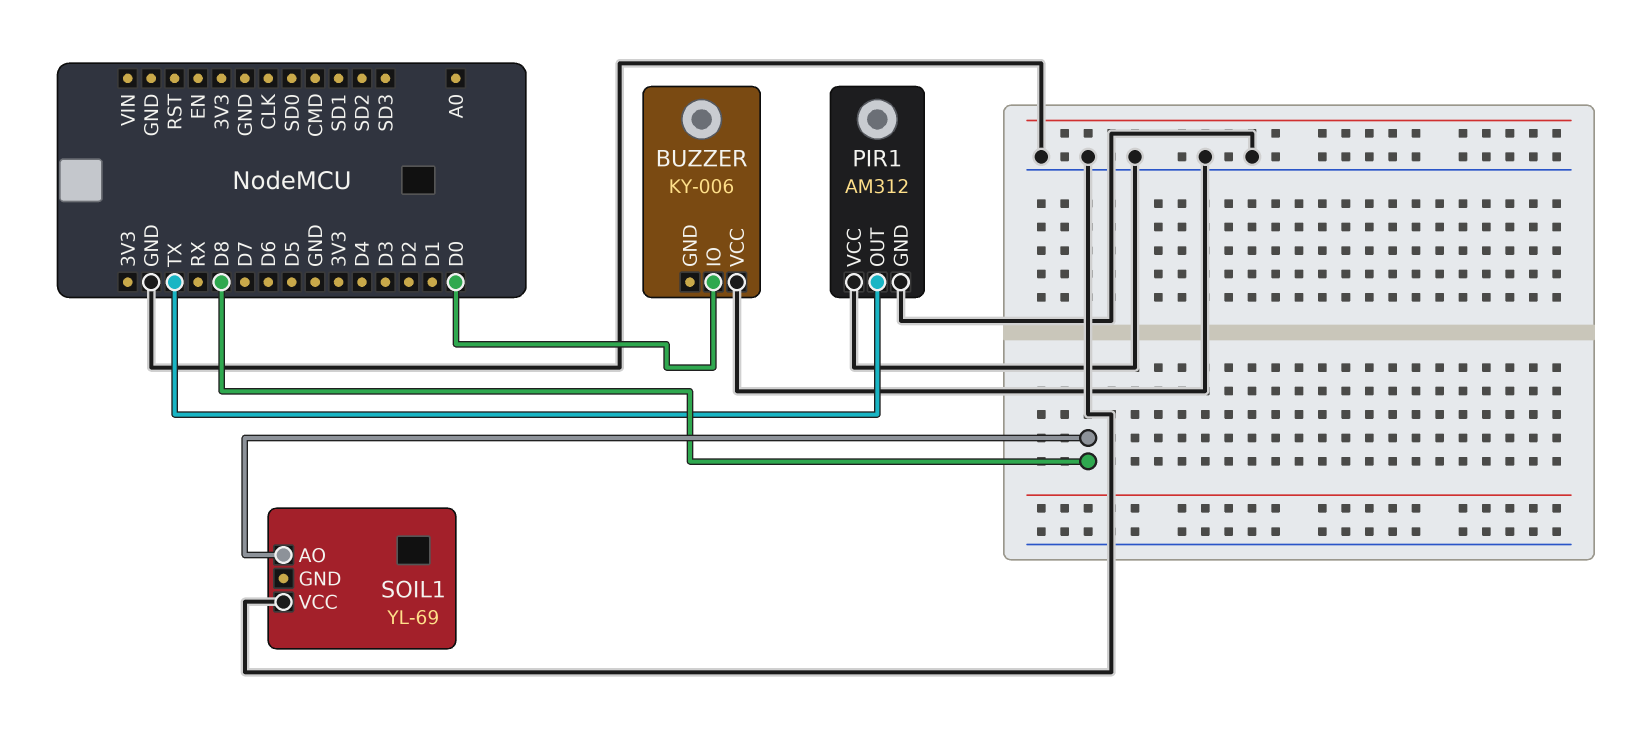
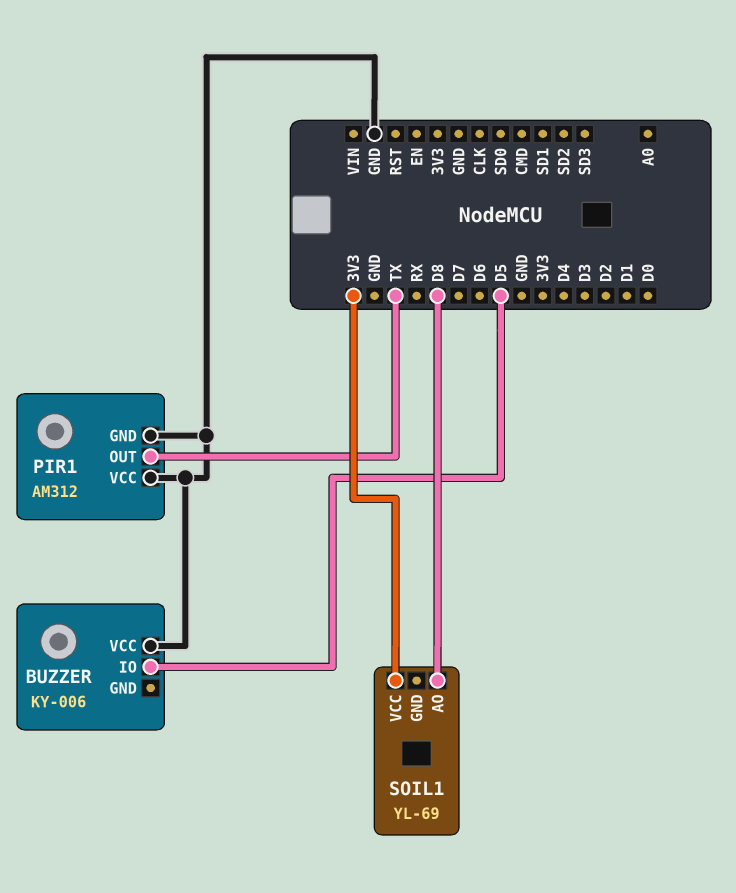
BUZZER pin IO: D0 -> D5
SOIL1 pin VCC: GND -> 3V3

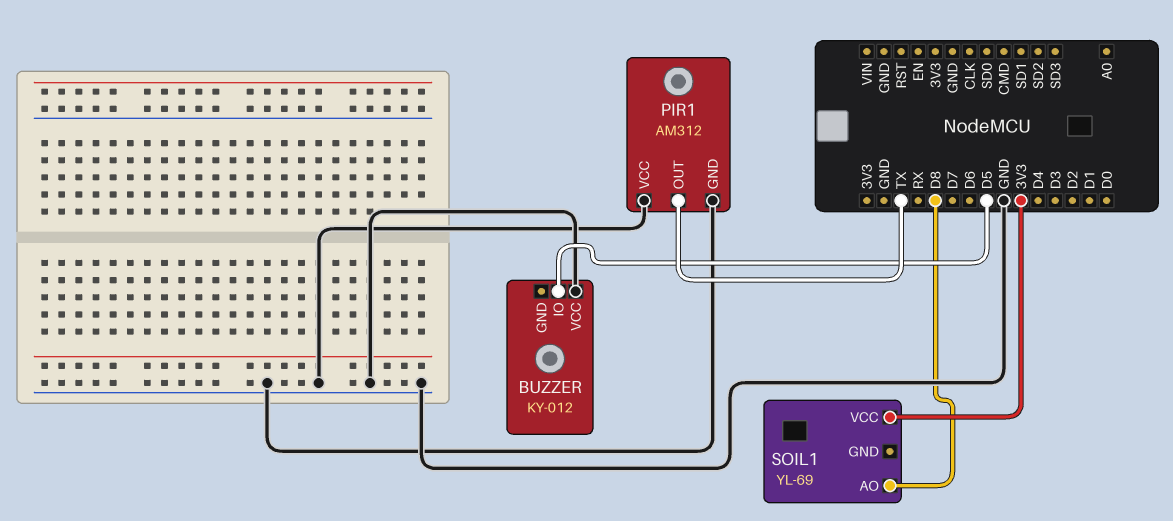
BUZZER: KY-006 -> KY-012

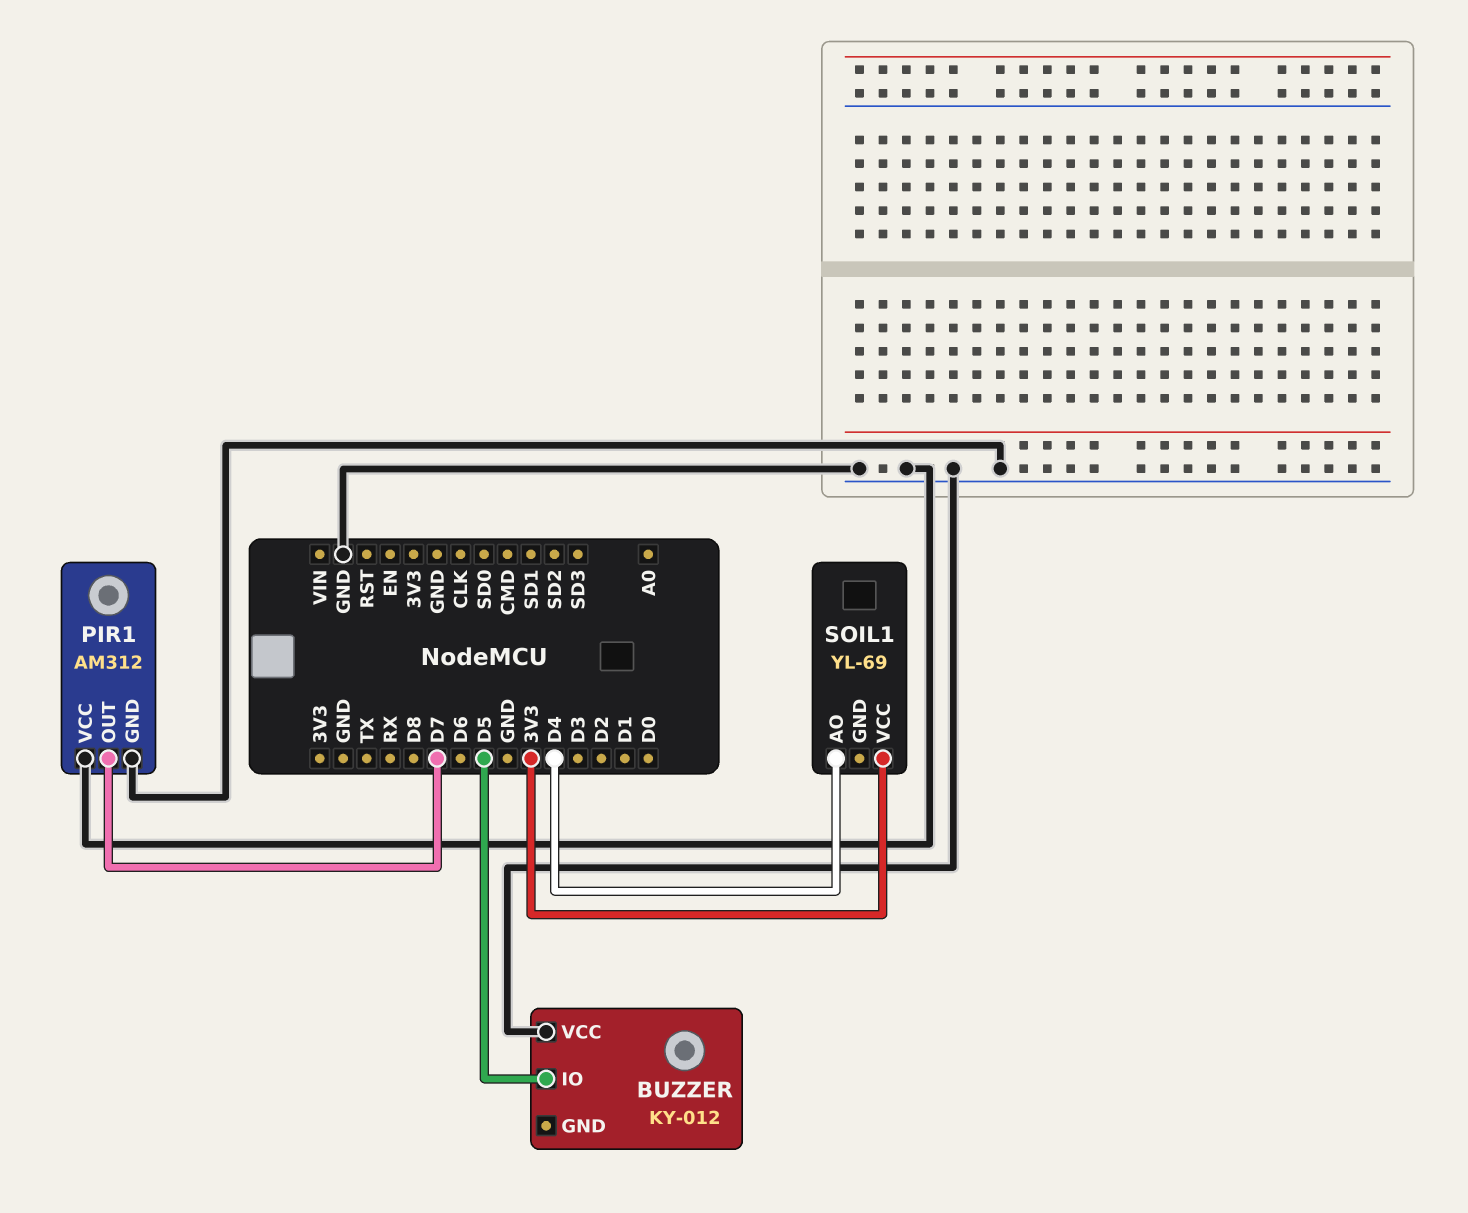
PIR1 pin OUT: TX -> D7
SOIL1 pin AO: D8 -> D4

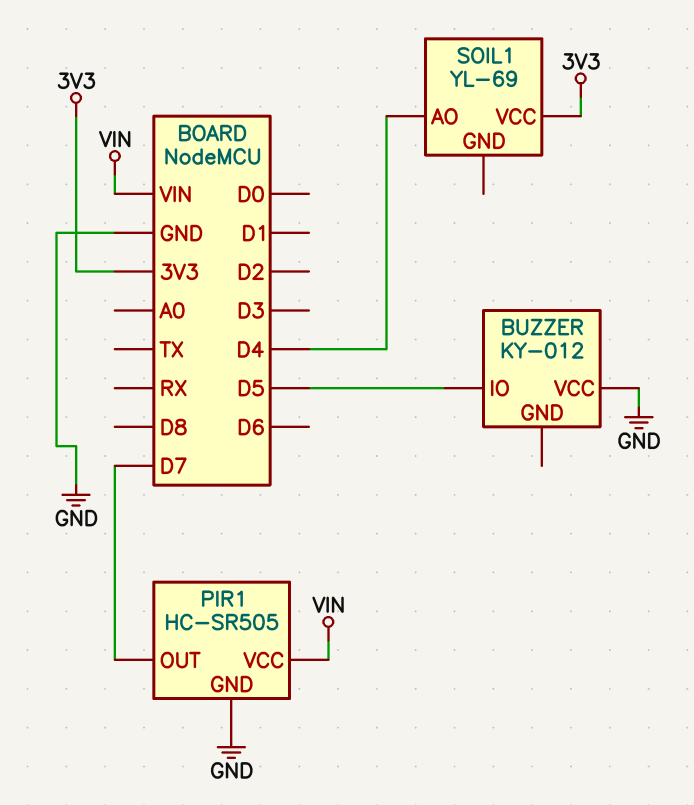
PIR1: AM312 -> HC-SR505
PIR1 pin VCC: GND -> VIN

Assignment → Output exactly, and with no pictures, the lines from the line that holds "SOIL1 pin AO: D8 -> D4" through the last line of the listing above.

Task solution →
SOIL1 pin AO: D8 -> D4

PIR1: AM312 -> HC-SR505
PIR1 pin VCC: GND -> VIN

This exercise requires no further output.